TASK INSTRUCTIONS: How many lines in this material include the string "none"? Answer with the number and nothing further.

MATERIAL FOR THIS TASK:
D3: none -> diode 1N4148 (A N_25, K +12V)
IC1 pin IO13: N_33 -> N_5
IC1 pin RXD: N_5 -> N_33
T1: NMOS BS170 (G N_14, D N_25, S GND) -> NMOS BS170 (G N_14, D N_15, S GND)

---

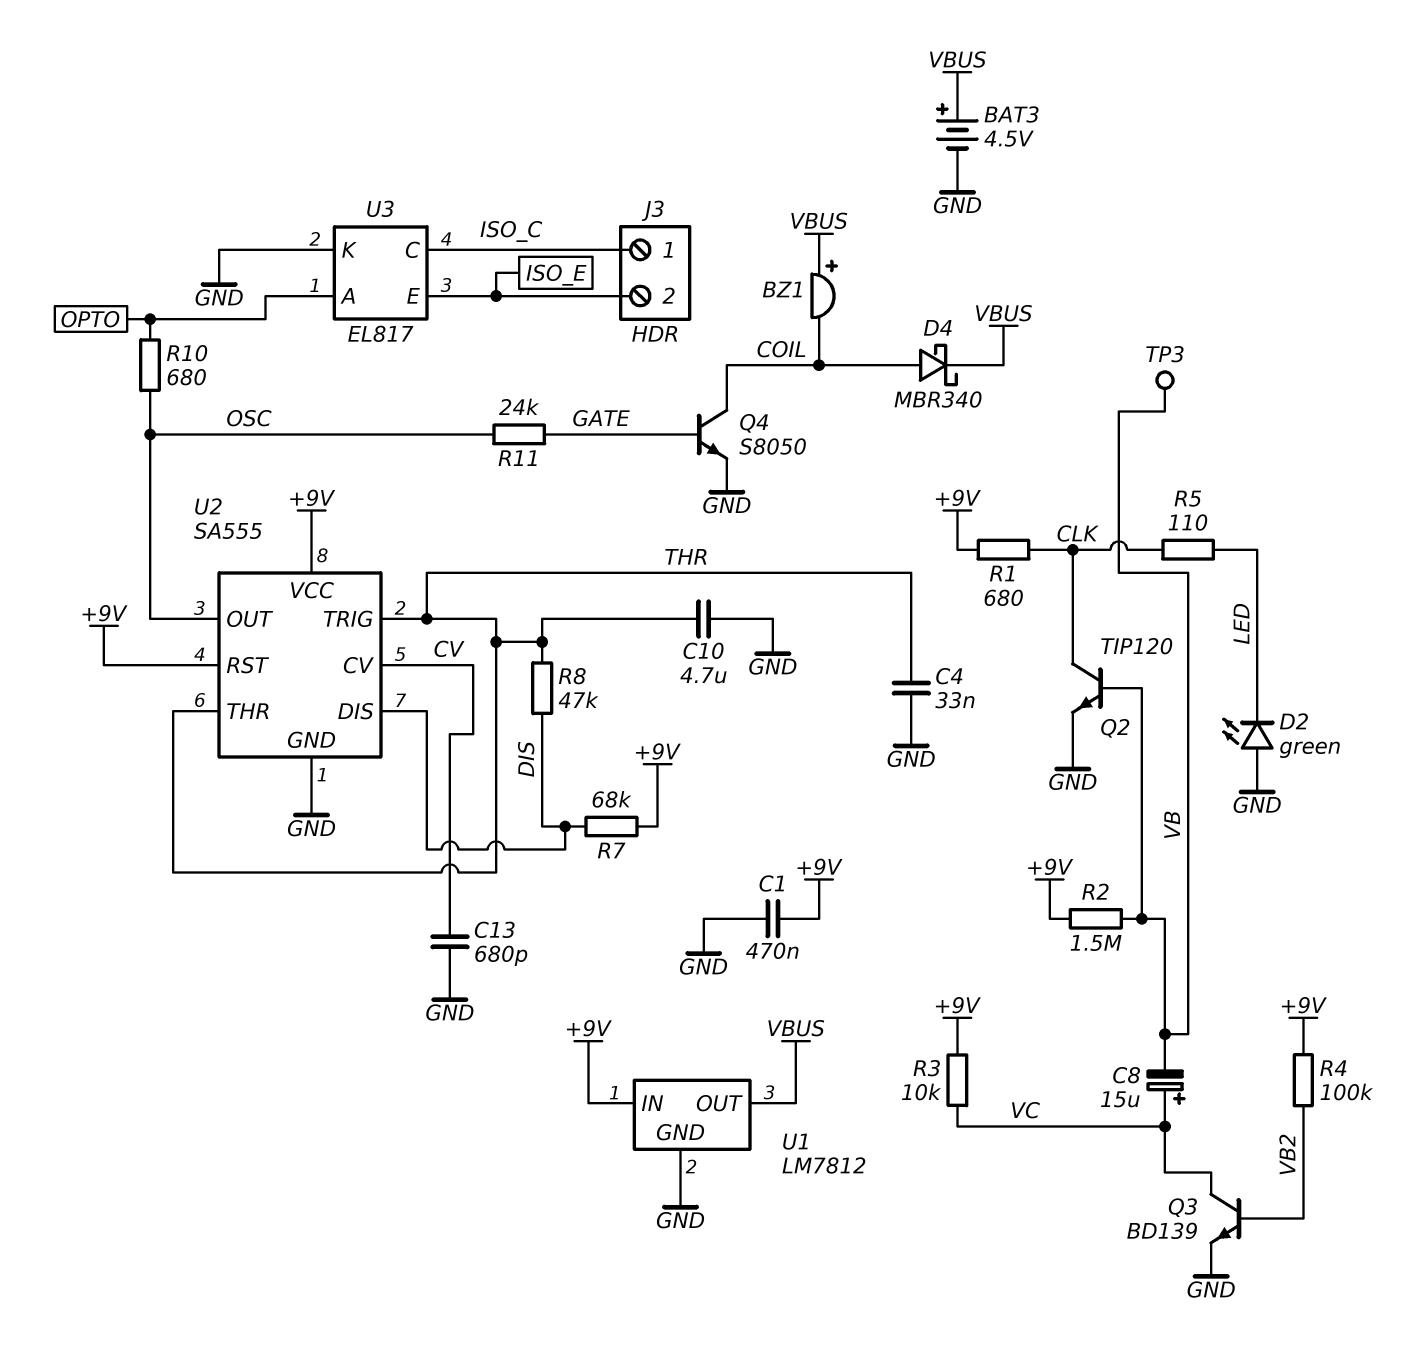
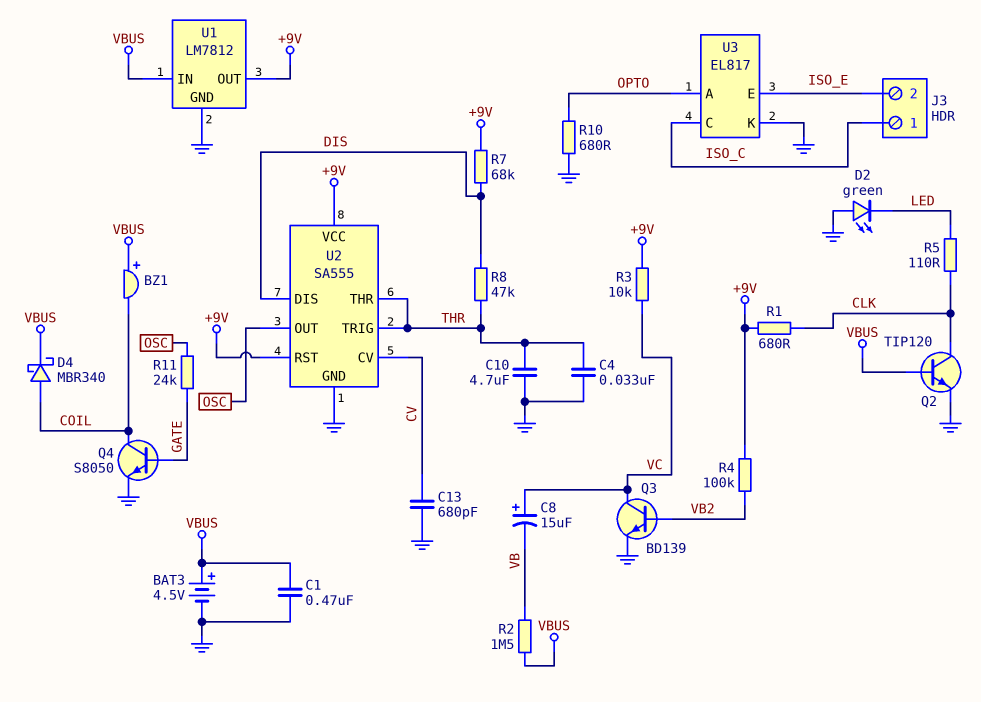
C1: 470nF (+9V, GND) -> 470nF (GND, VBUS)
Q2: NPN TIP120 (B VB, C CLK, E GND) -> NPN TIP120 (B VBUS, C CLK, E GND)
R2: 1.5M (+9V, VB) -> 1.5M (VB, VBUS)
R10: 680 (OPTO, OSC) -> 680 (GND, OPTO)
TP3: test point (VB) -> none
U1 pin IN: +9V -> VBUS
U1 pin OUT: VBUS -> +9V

==

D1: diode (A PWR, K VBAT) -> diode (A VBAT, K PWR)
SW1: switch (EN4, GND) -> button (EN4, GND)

ANSWER SPACE: 2